*Records*
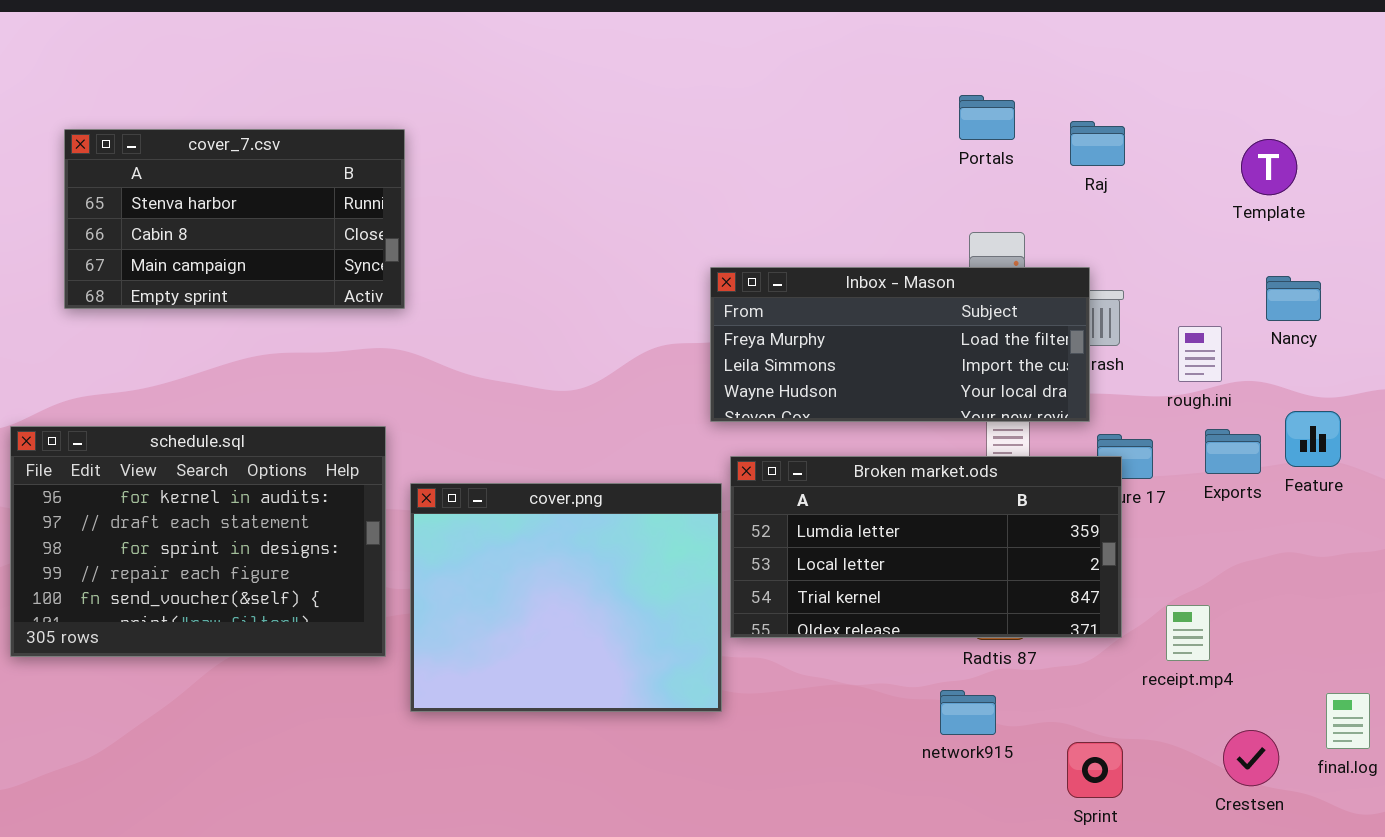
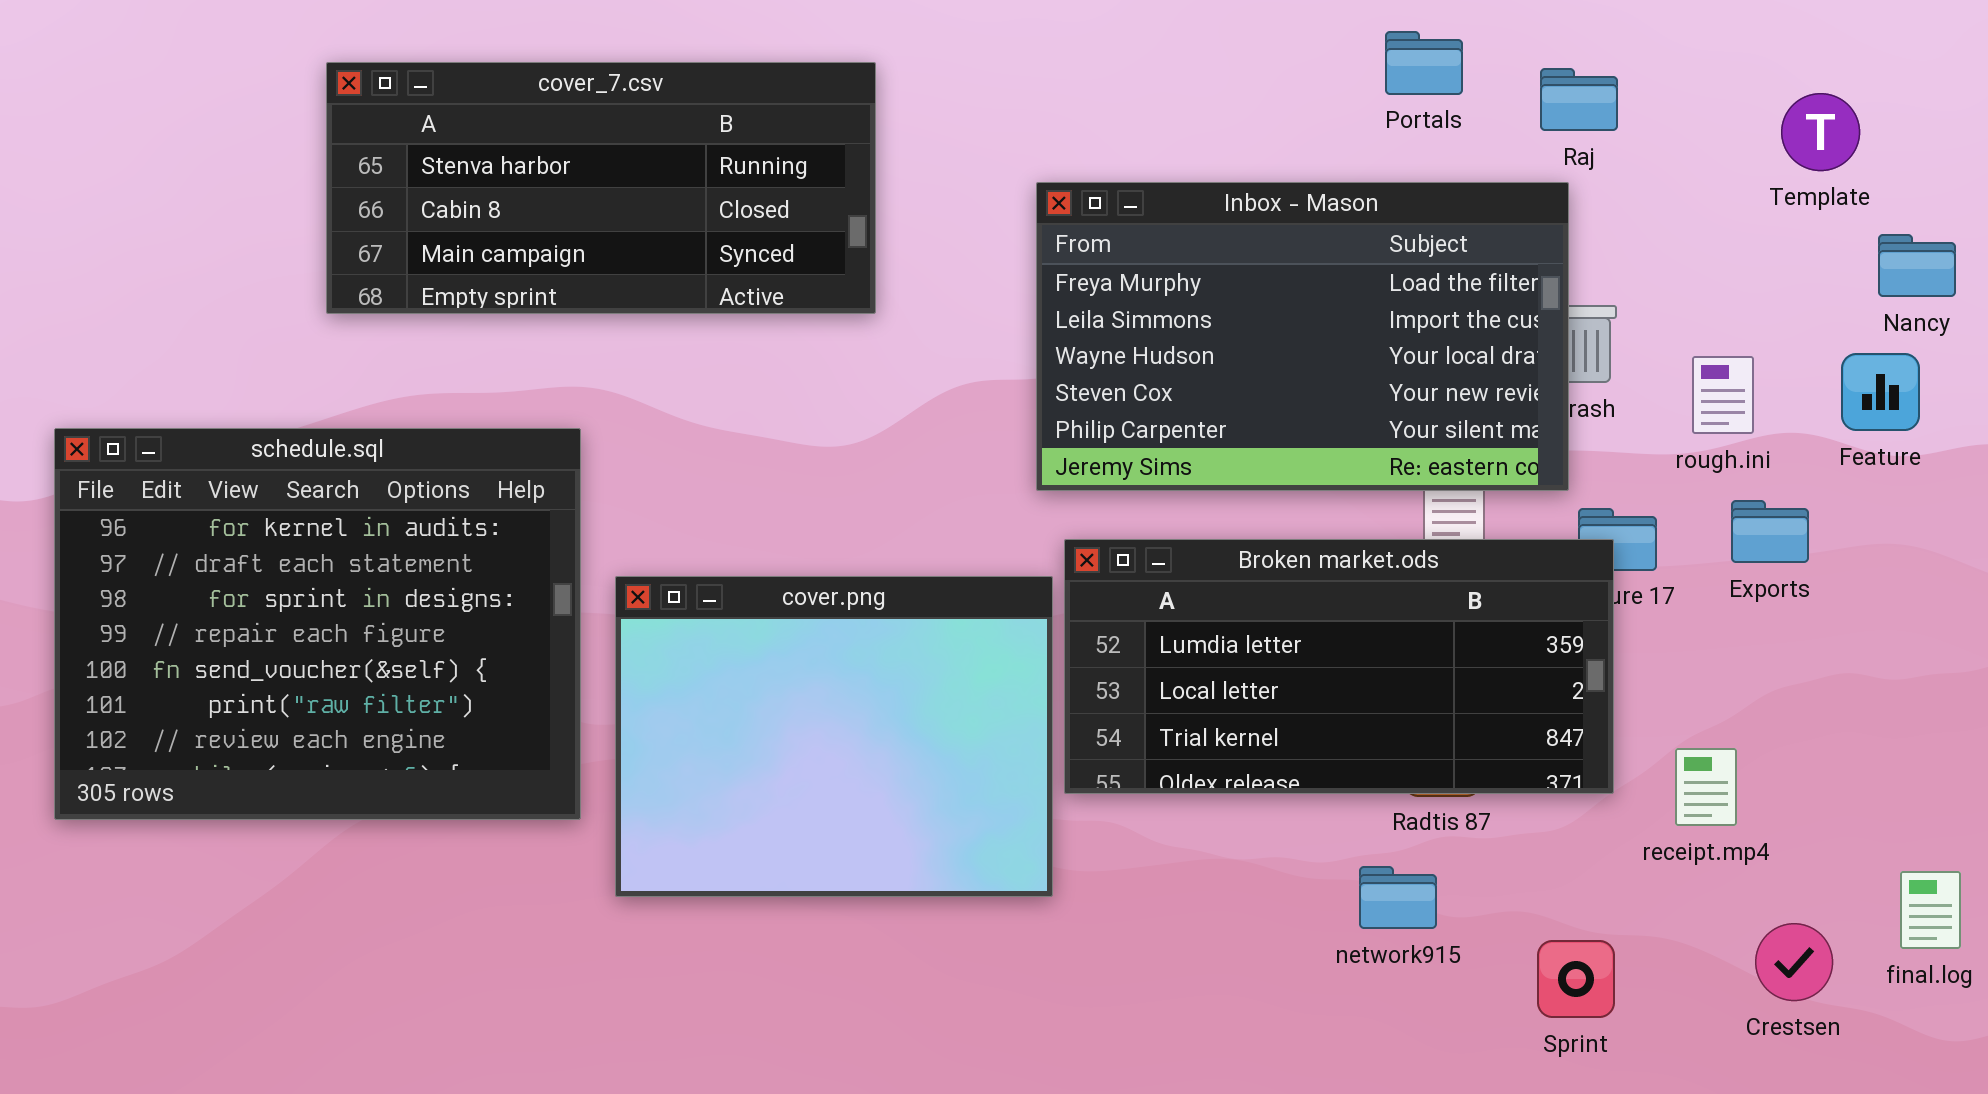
cover_7.csv: [64,129,405,309] -> [326,62,876,314], moved, resized
Inbox - Mason: [710,267,1090,422] -> [1036,182,1569,491], resized
Nancy: [1266,276,1321,321] -> [1878,234,1956,297], moved
Feature: [1285,411,1341,467] -> [1841,353,1920,431], moved
schedule.sql: [10,426,386,657] -> [54,428,581,820], resized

*What you will do*
Only the pictures are to be left out; repeat all other material exactly.

*Solution to the problem*
cover_7.csv: [64,129,405,309] -> [326,62,876,314], moved, resized
Inbox - Mason: [710,267,1090,422] -> [1036,182,1569,491], resized
Nancy: [1266,276,1321,321] -> [1878,234,1956,297], moved
Feature: [1285,411,1341,467] -> [1841,353,1920,431], moved
schedule.sql: [10,426,386,657] -> [54,428,581,820], resized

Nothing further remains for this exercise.